## Directions
The first line of the entries below, the line containing "The orange-coloured domino", and every line between them should be repeated exactly, and nothing else.

Source material START

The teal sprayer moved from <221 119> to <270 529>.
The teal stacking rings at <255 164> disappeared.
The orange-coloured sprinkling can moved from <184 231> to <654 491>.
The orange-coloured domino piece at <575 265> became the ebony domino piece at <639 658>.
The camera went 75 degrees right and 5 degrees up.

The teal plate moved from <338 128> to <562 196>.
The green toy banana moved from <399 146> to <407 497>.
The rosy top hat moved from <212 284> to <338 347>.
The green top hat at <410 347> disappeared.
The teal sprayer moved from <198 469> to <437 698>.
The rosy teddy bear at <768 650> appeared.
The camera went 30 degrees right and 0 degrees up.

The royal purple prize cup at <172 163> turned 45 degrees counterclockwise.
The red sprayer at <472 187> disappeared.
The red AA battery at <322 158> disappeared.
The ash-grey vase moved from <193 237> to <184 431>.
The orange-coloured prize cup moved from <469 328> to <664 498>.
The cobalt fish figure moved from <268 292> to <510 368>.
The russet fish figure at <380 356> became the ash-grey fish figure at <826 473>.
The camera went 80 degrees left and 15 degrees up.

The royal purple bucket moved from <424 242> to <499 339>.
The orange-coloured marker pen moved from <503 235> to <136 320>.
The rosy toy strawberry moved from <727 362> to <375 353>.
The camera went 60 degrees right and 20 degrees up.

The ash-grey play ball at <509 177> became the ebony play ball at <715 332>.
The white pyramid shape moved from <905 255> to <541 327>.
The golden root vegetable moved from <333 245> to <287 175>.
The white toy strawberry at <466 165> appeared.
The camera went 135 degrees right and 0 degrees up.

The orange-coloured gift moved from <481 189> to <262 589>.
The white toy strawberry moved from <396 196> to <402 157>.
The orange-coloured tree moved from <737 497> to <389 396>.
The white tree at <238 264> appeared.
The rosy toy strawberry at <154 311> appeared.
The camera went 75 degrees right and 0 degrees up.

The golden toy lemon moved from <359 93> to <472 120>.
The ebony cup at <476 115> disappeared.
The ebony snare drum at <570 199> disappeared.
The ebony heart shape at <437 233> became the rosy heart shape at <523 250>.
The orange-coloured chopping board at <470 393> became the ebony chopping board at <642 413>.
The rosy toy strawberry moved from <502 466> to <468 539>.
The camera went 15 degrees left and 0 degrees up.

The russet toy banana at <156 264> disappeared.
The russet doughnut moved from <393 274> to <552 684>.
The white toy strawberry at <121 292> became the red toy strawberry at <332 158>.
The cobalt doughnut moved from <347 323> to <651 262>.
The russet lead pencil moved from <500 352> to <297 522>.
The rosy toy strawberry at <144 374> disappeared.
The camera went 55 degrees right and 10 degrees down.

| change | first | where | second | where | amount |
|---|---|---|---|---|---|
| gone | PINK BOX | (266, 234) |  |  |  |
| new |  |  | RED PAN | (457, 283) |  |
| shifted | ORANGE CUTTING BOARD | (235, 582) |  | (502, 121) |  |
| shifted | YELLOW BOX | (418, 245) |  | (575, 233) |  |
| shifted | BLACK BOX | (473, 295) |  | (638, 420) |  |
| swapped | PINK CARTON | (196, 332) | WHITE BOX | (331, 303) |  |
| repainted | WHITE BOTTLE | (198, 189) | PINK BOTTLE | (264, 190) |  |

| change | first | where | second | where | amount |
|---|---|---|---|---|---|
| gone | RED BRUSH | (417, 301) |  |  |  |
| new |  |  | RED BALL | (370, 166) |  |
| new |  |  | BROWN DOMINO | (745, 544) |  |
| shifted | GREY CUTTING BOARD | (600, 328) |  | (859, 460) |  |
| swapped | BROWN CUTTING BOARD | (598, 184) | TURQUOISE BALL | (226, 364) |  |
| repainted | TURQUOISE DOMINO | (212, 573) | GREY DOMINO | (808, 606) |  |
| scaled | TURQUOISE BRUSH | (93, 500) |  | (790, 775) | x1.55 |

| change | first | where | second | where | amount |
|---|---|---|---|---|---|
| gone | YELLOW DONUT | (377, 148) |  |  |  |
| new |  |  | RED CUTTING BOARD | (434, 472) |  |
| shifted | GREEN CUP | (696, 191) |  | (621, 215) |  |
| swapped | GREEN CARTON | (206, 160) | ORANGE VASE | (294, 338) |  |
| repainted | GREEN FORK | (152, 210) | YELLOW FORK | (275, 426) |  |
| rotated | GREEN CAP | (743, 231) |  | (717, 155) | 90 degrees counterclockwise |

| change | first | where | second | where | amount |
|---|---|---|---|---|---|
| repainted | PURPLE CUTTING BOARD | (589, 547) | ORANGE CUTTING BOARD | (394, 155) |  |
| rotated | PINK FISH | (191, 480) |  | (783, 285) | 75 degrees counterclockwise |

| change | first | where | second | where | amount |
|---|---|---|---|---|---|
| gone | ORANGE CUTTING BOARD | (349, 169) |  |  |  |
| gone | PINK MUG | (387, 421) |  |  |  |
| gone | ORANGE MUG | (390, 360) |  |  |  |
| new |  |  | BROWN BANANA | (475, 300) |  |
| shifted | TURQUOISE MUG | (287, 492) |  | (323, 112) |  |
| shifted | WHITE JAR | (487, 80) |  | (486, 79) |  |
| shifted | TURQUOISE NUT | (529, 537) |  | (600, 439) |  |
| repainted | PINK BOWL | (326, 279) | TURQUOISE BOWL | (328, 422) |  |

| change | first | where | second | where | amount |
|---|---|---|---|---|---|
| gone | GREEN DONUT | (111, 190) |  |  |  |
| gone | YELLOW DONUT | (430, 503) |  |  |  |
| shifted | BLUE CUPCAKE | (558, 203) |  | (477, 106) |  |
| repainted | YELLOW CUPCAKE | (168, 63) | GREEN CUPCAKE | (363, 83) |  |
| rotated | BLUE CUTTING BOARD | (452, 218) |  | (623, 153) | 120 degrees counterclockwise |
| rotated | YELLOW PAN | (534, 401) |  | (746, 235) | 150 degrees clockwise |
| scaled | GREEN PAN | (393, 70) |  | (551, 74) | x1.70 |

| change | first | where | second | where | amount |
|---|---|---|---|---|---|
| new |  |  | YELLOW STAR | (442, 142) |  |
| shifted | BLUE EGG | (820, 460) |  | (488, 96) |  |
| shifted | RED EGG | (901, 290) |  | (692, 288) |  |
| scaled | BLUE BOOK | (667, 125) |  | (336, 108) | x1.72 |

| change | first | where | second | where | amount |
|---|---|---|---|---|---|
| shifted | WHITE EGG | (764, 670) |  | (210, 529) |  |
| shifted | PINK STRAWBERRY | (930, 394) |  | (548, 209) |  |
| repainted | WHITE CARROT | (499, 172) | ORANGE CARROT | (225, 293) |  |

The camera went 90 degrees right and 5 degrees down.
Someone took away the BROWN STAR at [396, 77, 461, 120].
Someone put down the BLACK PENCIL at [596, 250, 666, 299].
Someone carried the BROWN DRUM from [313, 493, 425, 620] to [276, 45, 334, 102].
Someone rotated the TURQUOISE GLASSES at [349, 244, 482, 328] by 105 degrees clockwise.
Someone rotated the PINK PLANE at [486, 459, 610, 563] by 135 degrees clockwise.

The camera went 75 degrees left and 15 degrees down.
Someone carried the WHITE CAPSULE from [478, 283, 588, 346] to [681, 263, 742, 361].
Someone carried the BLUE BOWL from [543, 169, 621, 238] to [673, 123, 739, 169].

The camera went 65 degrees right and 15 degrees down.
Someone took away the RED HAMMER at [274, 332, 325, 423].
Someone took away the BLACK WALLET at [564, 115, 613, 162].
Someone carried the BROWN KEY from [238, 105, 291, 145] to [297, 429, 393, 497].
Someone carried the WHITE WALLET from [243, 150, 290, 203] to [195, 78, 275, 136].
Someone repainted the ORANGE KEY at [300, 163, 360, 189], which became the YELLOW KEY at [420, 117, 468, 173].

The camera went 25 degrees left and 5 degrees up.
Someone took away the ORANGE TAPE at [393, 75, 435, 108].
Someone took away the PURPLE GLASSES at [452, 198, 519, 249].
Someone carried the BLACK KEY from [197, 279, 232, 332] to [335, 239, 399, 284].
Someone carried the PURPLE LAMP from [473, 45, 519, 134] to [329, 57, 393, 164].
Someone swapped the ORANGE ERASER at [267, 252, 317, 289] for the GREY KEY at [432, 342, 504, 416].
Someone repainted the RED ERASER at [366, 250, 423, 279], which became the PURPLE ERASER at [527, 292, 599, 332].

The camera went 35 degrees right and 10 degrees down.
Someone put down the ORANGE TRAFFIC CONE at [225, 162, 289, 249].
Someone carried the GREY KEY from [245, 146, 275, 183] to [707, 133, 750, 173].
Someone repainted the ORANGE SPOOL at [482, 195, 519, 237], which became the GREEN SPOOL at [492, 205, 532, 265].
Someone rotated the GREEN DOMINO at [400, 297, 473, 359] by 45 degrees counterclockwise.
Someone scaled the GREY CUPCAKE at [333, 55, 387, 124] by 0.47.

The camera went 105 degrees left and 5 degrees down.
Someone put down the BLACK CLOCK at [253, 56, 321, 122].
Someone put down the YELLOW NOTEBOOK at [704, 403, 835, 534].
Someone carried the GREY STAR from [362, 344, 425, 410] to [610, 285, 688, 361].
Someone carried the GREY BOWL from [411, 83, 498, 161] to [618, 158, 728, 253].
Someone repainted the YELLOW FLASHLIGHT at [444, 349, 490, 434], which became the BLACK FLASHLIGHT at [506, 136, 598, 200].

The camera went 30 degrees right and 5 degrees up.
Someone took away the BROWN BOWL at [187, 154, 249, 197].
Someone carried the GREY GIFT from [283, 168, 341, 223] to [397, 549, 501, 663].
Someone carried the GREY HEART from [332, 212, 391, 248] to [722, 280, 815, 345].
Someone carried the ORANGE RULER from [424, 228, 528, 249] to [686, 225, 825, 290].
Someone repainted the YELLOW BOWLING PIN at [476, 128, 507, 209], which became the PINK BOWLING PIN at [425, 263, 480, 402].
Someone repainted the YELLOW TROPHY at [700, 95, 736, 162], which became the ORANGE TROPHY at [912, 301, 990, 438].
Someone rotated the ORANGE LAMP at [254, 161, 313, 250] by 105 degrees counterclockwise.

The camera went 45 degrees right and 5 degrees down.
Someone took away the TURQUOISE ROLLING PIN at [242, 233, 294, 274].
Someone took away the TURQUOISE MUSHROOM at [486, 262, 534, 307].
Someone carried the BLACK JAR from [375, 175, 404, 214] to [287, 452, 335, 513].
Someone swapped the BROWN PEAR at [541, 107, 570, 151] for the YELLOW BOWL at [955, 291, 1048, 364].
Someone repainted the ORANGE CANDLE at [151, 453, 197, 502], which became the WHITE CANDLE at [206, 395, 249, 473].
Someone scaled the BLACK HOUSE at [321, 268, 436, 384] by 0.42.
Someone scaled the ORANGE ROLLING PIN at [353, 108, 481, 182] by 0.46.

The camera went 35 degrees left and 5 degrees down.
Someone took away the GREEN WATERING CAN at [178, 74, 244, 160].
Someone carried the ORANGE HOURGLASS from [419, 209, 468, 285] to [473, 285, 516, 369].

Source material END

## Answer space
The teal sprayer moved from <221 119> to <270 529>.
The teal stacking rings at <255 164> disappeared.
The orange-coloured sprinkling can moved from <184 231> to <654 491>.
The orange-coloured domino piece at <575 265> became the ebony domino piece at <639 658>.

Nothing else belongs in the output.